Your task is to transcribe all the entries exactly, excluding pictures.

RECORDS PROVIDED:
_____

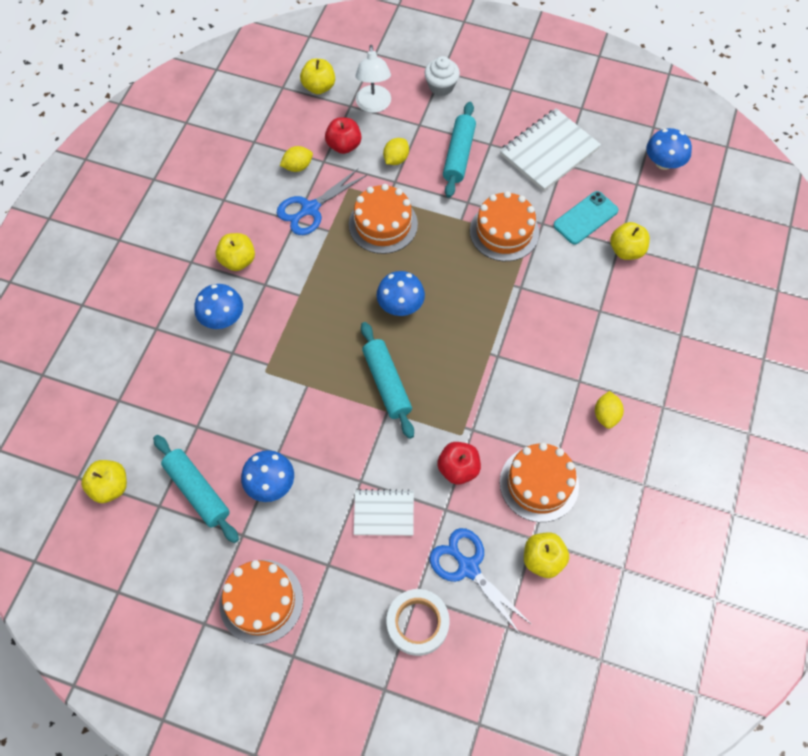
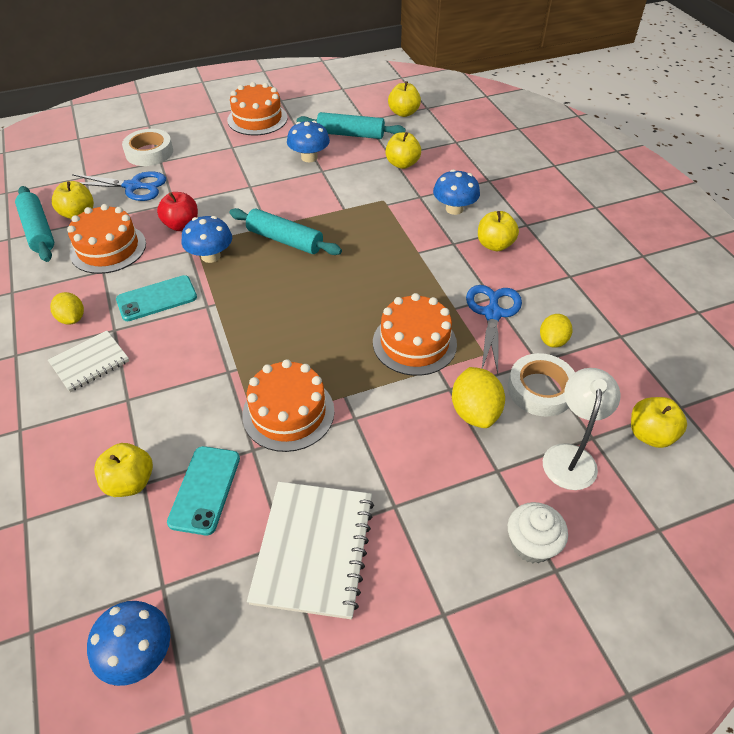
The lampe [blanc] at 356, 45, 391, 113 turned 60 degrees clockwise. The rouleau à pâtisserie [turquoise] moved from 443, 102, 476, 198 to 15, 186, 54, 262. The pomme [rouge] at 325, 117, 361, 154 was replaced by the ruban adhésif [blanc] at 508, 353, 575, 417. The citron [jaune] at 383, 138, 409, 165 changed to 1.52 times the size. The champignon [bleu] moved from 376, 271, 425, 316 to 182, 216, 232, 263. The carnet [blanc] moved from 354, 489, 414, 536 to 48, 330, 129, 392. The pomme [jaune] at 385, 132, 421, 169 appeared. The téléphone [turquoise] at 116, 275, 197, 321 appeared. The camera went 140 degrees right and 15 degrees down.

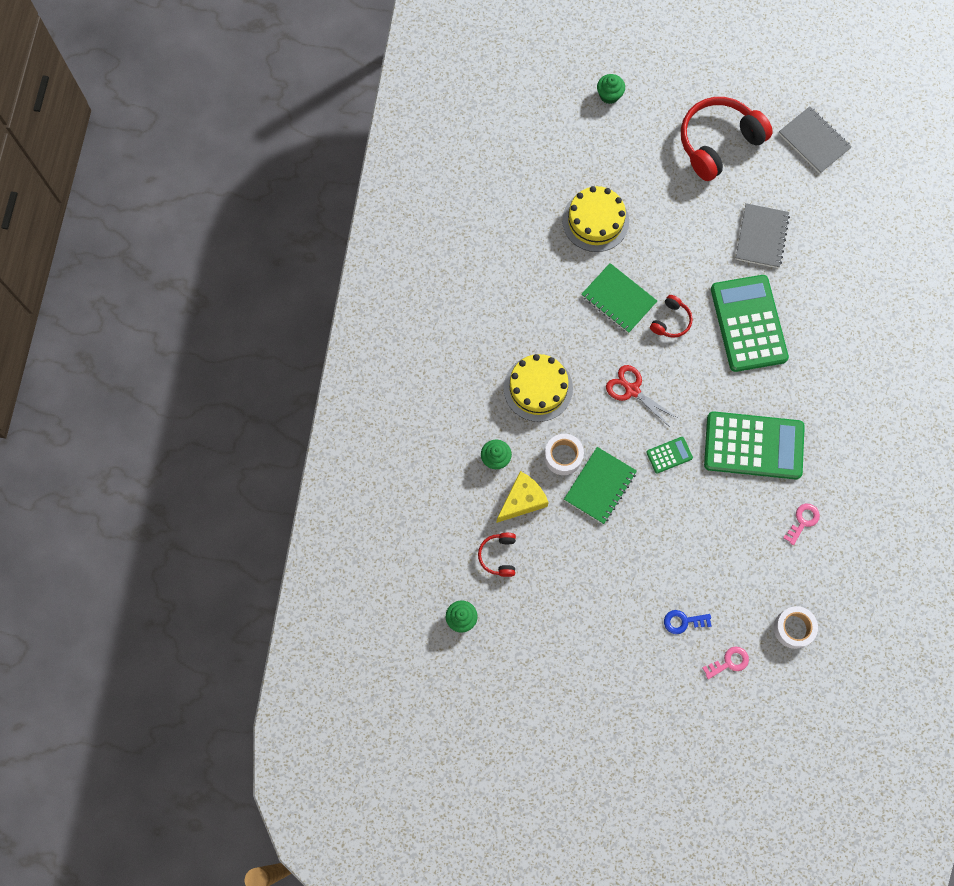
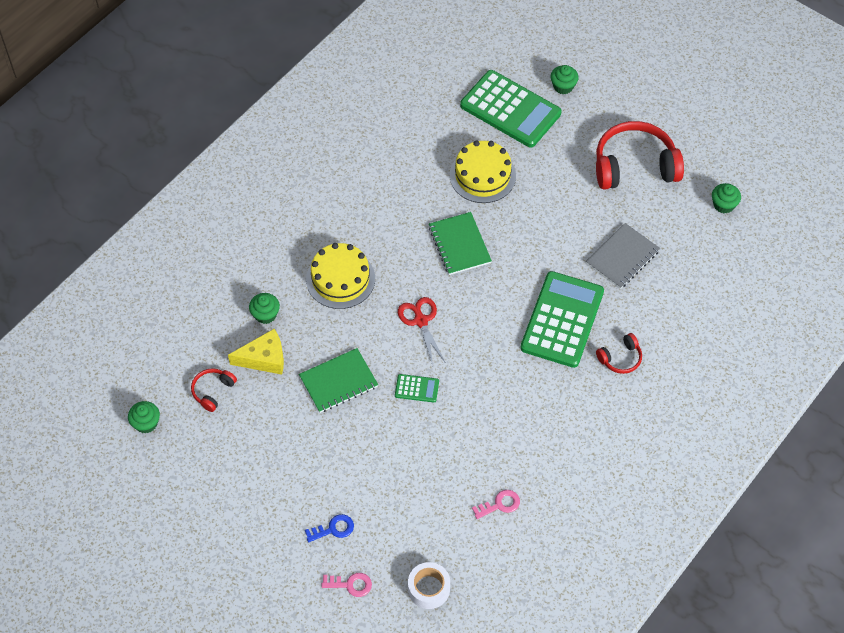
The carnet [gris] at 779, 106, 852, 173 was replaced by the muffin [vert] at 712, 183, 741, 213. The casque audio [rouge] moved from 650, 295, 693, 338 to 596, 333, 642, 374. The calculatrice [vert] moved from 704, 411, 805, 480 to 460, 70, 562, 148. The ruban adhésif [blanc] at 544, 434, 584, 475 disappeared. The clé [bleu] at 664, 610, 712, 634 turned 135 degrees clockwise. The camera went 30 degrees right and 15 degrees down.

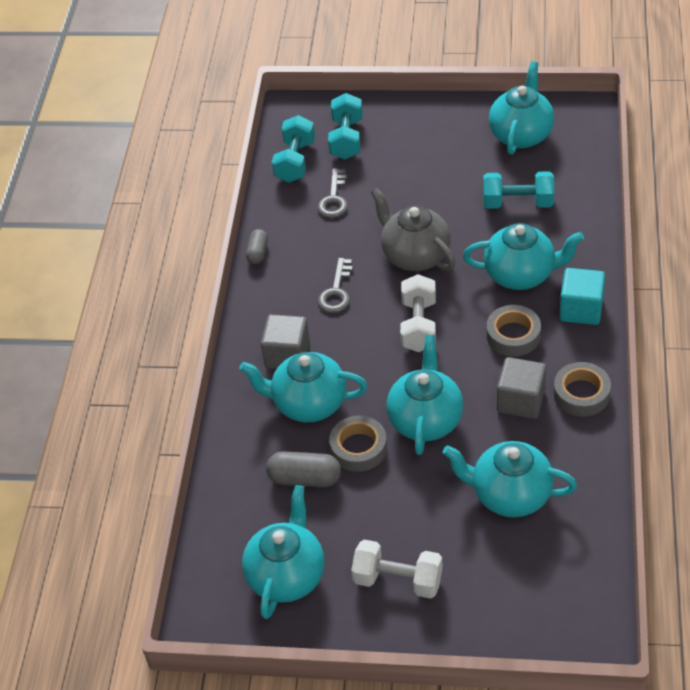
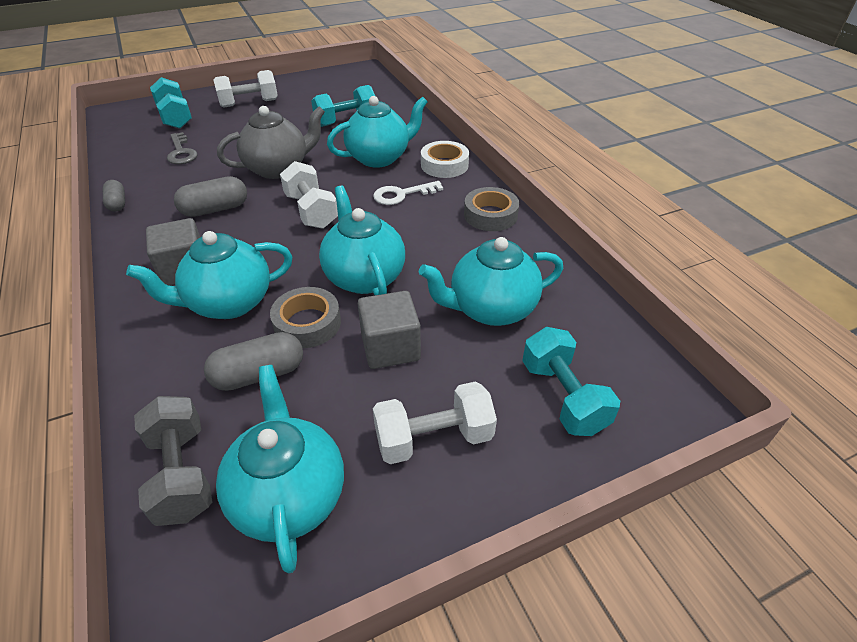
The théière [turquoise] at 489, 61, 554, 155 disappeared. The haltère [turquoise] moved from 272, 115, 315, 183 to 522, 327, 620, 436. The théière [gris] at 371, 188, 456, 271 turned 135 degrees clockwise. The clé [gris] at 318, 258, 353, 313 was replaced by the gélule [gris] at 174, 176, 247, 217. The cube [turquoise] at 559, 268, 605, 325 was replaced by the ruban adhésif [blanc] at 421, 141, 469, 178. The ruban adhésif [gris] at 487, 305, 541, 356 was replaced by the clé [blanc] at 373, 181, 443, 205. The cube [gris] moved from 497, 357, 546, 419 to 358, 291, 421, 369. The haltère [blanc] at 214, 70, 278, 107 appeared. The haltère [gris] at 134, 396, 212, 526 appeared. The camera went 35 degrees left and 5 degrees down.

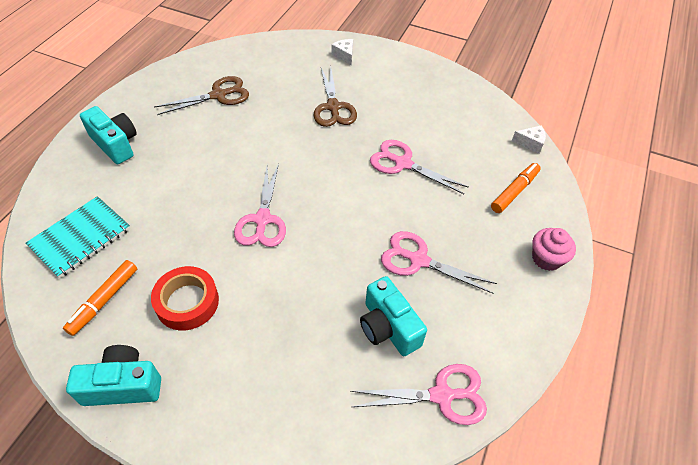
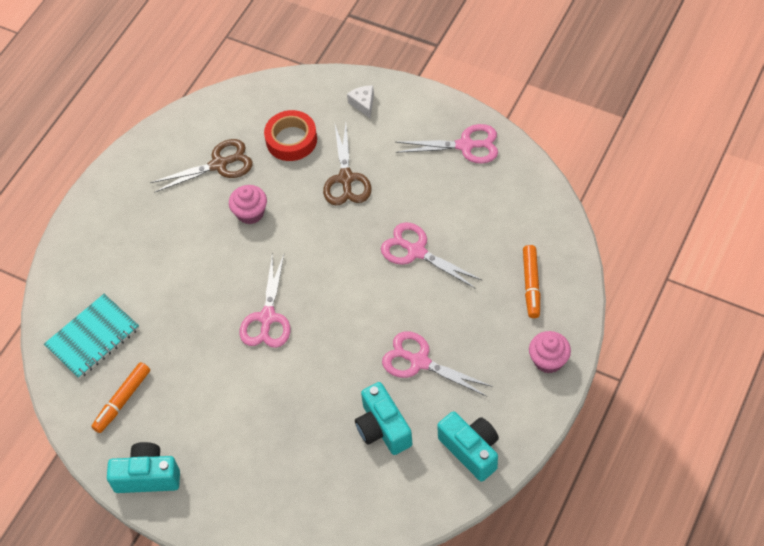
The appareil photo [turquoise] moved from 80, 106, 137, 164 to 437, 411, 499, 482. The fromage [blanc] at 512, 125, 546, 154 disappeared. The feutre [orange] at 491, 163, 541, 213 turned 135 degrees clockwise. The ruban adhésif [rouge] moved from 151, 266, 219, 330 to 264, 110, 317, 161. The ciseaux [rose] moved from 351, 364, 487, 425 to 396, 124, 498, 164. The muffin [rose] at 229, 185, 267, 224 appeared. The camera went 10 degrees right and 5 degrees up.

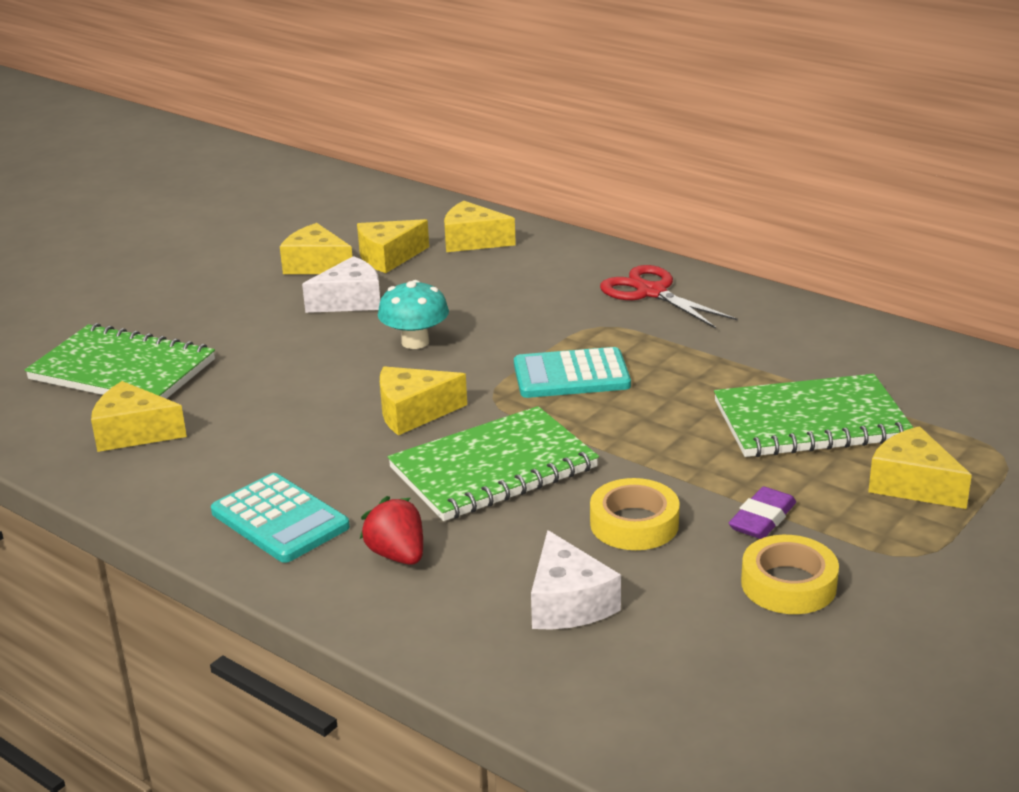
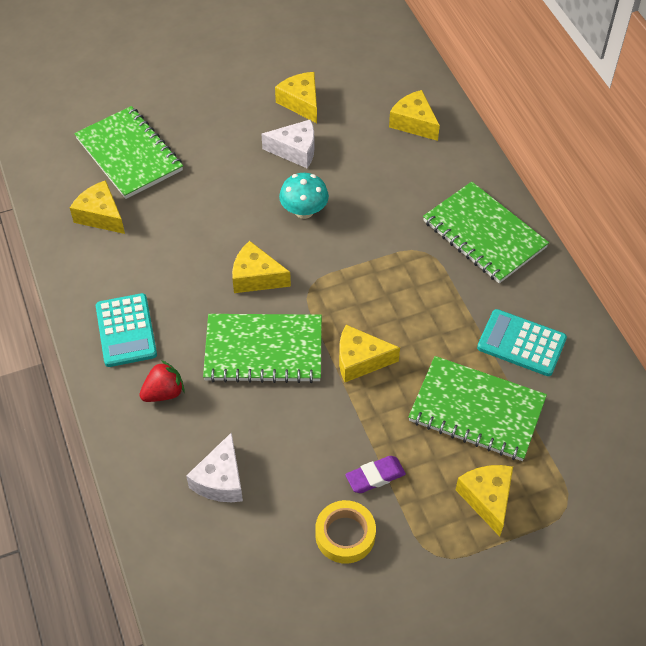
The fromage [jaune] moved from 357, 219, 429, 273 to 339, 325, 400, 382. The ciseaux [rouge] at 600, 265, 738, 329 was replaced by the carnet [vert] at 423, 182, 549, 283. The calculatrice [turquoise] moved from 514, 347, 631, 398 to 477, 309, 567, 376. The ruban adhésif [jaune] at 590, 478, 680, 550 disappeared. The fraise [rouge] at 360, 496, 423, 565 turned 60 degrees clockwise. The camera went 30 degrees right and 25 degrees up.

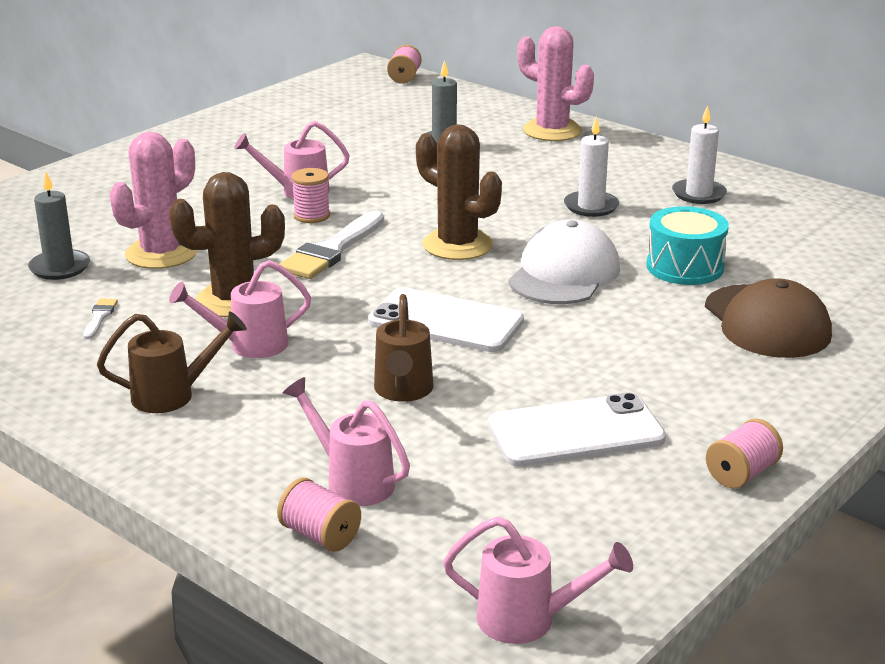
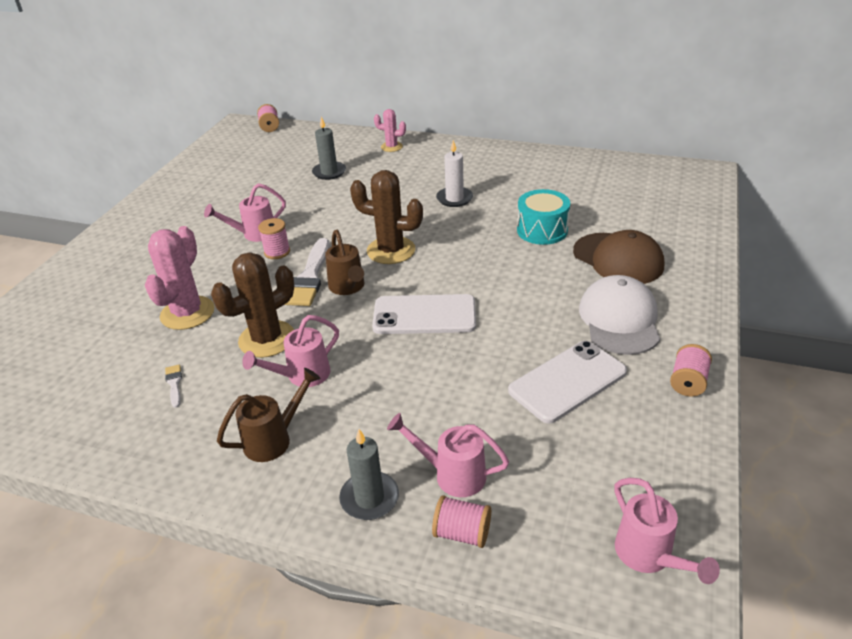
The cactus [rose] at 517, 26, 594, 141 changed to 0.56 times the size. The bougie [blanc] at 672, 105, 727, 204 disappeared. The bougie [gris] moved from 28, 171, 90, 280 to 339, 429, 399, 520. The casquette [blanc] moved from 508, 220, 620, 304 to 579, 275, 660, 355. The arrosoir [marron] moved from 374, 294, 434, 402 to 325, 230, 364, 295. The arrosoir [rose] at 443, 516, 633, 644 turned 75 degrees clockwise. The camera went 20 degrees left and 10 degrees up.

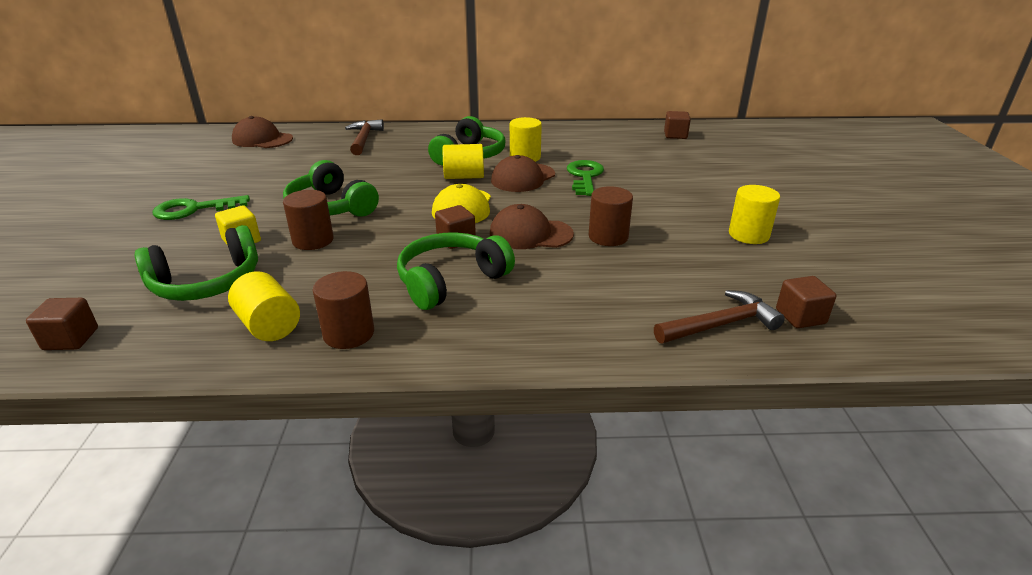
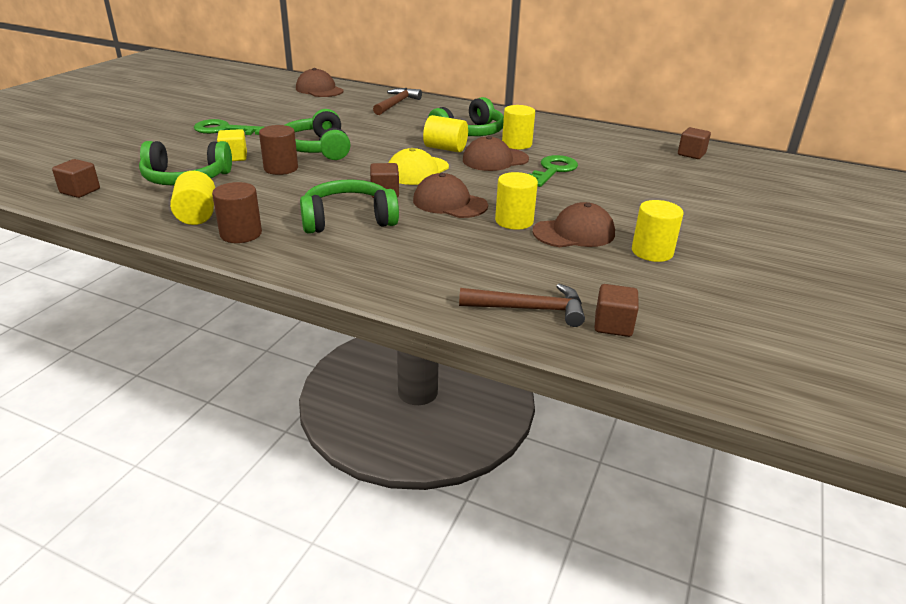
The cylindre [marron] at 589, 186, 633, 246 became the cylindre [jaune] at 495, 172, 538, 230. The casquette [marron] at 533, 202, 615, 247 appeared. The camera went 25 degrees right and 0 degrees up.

_____

RESULT OF THE EXERCISE:
The lampe [blanc] at 356, 45, 391, 113 turned 60 degrees clockwise. The rouleau à pâtisserie [turquoise] moved from 443, 102, 476, 198 to 15, 186, 54, 262. The pomme [rouge] at 325, 117, 361, 154 was replaced by the ruban adhésif [blanc] at 508, 353, 575, 417. The citron [jaune] at 383, 138, 409, 165 changed to 1.52 times the size. The champignon [bleu] moved from 376, 271, 425, 316 to 182, 216, 232, 263. The carnet [blanc] moved from 354, 489, 414, 536 to 48, 330, 129, 392. The pomme [jaune] at 385, 132, 421, 169 appeared. The téléphone [turquoise] at 116, 275, 197, 321 appeared. The camera went 140 degrees right and 15 degrees down.

The carnet [gris] at 779, 106, 852, 173 was replaced by the muffin [vert] at 712, 183, 741, 213. The casque audio [rouge] moved from 650, 295, 693, 338 to 596, 333, 642, 374. The calculatrice [vert] moved from 704, 411, 805, 480 to 460, 70, 562, 148. The ruban adhésif [blanc] at 544, 434, 584, 475 disappeared. The clé [bleu] at 664, 610, 712, 634 turned 135 degrees clockwise. The camera went 30 degrees right and 15 degrees down.

The théière [turquoise] at 489, 61, 554, 155 disappeared. The haltère [turquoise] moved from 272, 115, 315, 183 to 522, 327, 620, 436. The théière [gris] at 371, 188, 456, 271 turned 135 degrees clockwise. The clé [gris] at 318, 258, 353, 313 was replaced by the gélule [gris] at 174, 176, 247, 217. The cube [turquoise] at 559, 268, 605, 325 was replaced by the ruban adhésif [blanc] at 421, 141, 469, 178. The ruban adhésif [gris] at 487, 305, 541, 356 was replaced by the clé [blanc] at 373, 181, 443, 205. The cube [gris] moved from 497, 357, 546, 419 to 358, 291, 421, 369. The haltère [blanc] at 214, 70, 278, 107 appeared. The haltère [gris] at 134, 396, 212, 526 appeared. The camera went 35 degrees left and 5 degrees down.

The appareil photo [turquoise] moved from 80, 106, 137, 164 to 437, 411, 499, 482. The fromage [blanc] at 512, 125, 546, 154 disappeared. The feutre [orange] at 491, 163, 541, 213 turned 135 degrees clockwise. The ruban adhésif [rouge] moved from 151, 266, 219, 330 to 264, 110, 317, 161. The ciseaux [rose] moved from 351, 364, 487, 425 to 396, 124, 498, 164. The muffin [rose] at 229, 185, 267, 224 appeared. The camera went 10 degrees right and 5 degrees up.

The fromage [jaune] moved from 357, 219, 429, 273 to 339, 325, 400, 382. The ciseaux [rouge] at 600, 265, 738, 329 was replaced by the carnet [vert] at 423, 182, 549, 283. The calculatrice [turquoise] moved from 514, 347, 631, 398 to 477, 309, 567, 376. The ruban adhésif [jaune] at 590, 478, 680, 550 disappeared. The fraise [rouge] at 360, 496, 423, 565 turned 60 degrees clockwise. The camera went 30 degrees right and 25 degrees up.

The cactus [rose] at 517, 26, 594, 141 changed to 0.56 times the size. The bougie [blanc] at 672, 105, 727, 204 disappeared. The bougie [gris] moved from 28, 171, 90, 280 to 339, 429, 399, 520. The casquette [blanc] moved from 508, 220, 620, 304 to 579, 275, 660, 355. The arrosoir [marron] moved from 374, 294, 434, 402 to 325, 230, 364, 295. The arrosoir [rose] at 443, 516, 633, 644 turned 75 degrees clockwise. The camera went 20 degrees left and 10 degrees up.

The cylindre [marron] at 589, 186, 633, 246 became the cylindre [jaune] at 495, 172, 538, 230. The casquette [marron] at 533, 202, 615, 247 appeared. The camera went 25 degrees right and 0 degrees up.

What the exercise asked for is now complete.